=== Section Start ===

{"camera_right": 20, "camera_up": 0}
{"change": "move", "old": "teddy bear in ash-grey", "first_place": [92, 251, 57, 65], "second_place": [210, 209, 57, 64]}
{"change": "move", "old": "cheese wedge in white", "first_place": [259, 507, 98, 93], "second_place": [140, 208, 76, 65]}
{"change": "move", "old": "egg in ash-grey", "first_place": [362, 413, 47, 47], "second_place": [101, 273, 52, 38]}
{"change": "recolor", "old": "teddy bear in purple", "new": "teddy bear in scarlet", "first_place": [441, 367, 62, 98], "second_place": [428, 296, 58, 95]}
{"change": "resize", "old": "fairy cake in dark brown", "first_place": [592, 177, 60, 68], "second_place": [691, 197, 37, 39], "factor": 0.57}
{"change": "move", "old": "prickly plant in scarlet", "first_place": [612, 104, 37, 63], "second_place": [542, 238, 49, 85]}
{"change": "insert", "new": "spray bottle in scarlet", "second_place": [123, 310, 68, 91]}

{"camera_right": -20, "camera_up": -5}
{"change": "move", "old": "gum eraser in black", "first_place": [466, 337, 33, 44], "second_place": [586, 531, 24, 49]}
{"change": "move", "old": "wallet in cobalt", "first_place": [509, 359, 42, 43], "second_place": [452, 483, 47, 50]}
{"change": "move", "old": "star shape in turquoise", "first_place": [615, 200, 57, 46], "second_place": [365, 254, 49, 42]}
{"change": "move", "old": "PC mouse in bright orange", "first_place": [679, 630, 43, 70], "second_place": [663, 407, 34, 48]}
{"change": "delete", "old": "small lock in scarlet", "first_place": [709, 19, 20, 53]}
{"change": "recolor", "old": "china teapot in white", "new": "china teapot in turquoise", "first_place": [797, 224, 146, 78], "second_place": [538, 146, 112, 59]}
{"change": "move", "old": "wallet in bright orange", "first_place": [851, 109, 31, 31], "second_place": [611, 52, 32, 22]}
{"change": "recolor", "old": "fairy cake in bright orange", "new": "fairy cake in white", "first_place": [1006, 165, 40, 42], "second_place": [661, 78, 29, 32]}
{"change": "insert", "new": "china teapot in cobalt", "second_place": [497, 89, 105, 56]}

=== Section End ===
=== Section Start ===

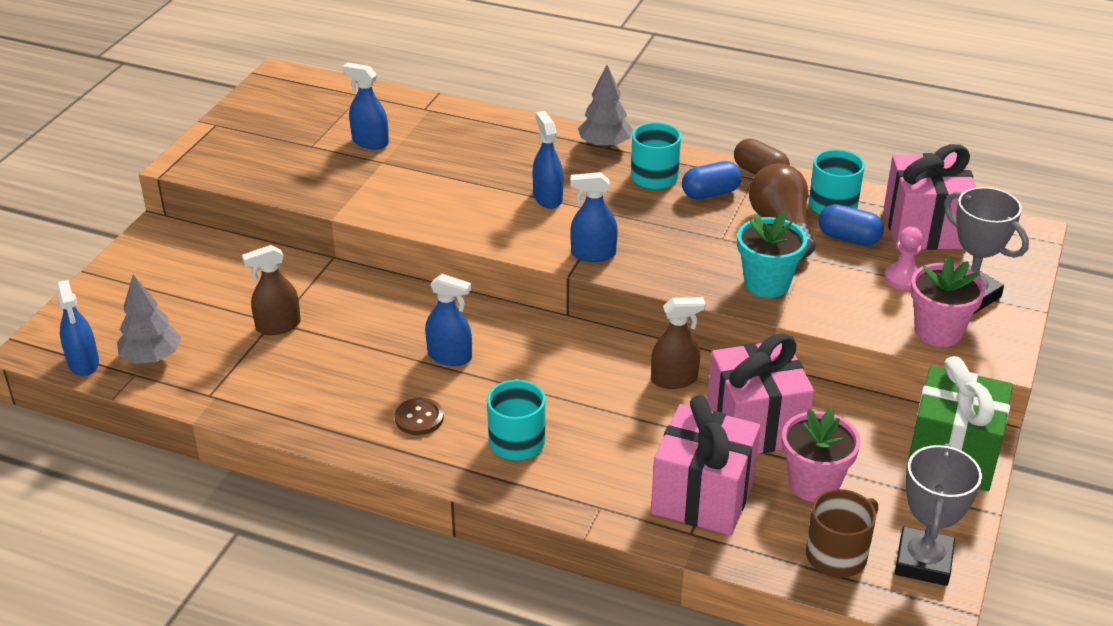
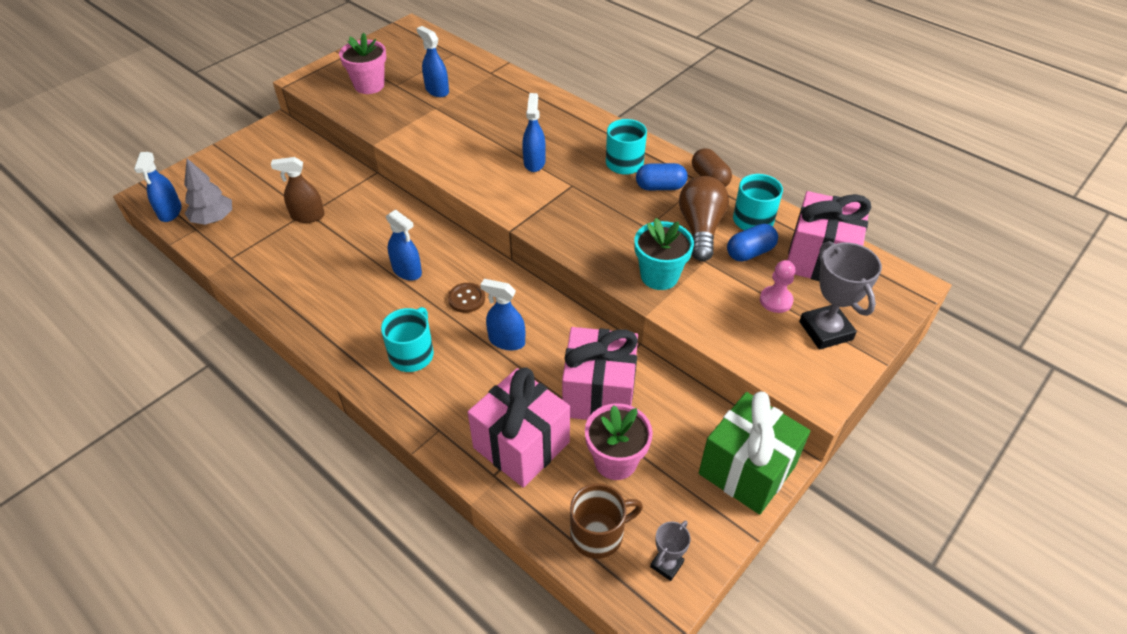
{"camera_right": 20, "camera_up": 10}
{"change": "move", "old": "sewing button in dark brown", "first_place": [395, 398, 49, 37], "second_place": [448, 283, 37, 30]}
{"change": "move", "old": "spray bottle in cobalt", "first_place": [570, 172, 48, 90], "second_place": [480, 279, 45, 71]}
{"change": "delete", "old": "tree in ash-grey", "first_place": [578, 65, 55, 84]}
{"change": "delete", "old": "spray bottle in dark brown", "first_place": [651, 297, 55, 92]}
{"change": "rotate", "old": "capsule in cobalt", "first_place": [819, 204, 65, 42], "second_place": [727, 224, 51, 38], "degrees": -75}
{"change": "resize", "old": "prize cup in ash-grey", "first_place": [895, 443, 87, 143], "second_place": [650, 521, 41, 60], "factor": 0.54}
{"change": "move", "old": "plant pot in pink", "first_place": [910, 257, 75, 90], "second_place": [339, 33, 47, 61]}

=== Section End ===
=== Section Start ===

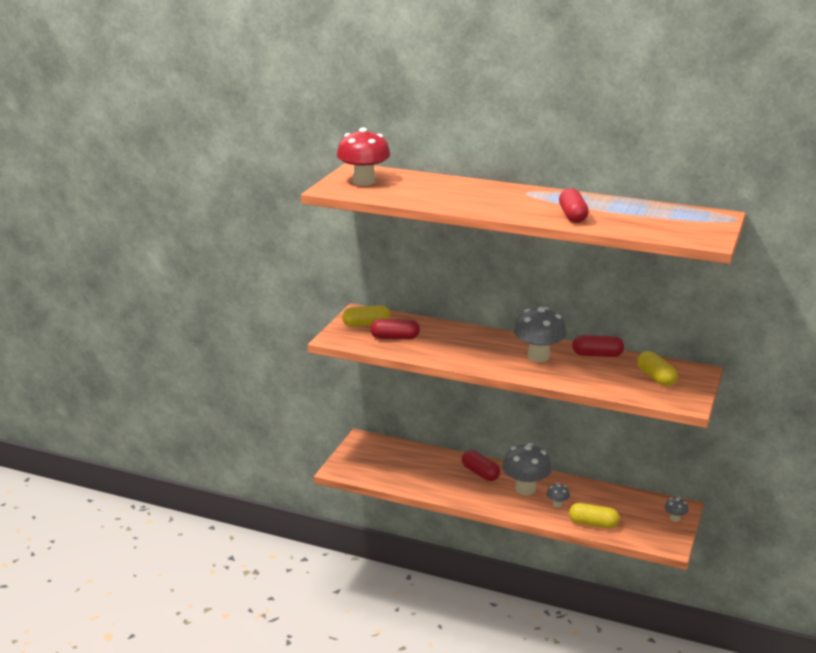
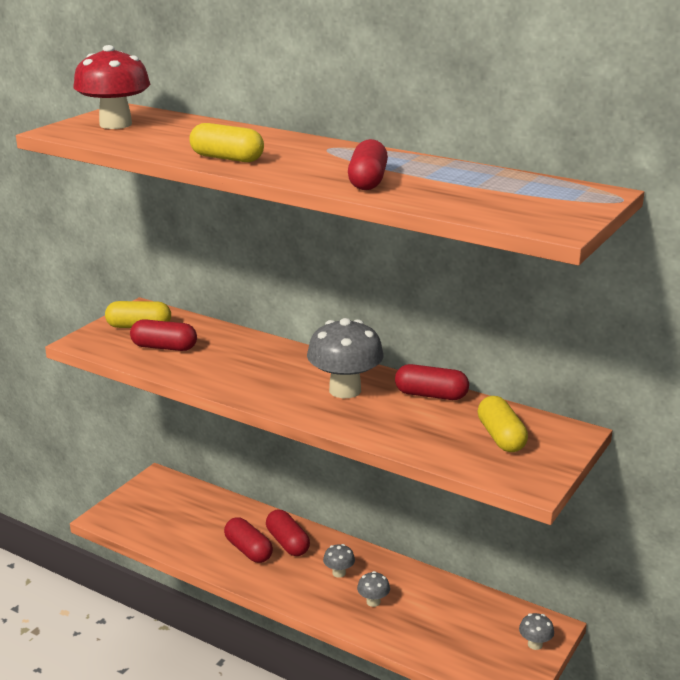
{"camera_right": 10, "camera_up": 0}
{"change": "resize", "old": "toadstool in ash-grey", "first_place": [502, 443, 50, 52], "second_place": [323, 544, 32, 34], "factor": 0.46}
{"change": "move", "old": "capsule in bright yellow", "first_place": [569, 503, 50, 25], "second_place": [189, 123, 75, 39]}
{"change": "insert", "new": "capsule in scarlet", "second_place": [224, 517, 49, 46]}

=== Section End ===

→ YOUR TASK
Which of the lines above include the word "bear"? Copy each of them.

→ RESPONSE AREA
{"change": "move", "old": "teddy bear in ash-grey", "first_place": [92, 251, 57, 65], "second_place": [210, 209, 57, 64]}
{"change": "recolor", "old": "teddy bear in purple", "new": "teddy bear in scarlet", "first_place": [441, 367, 62, 98], "second_place": [428, 296, 58, 95]}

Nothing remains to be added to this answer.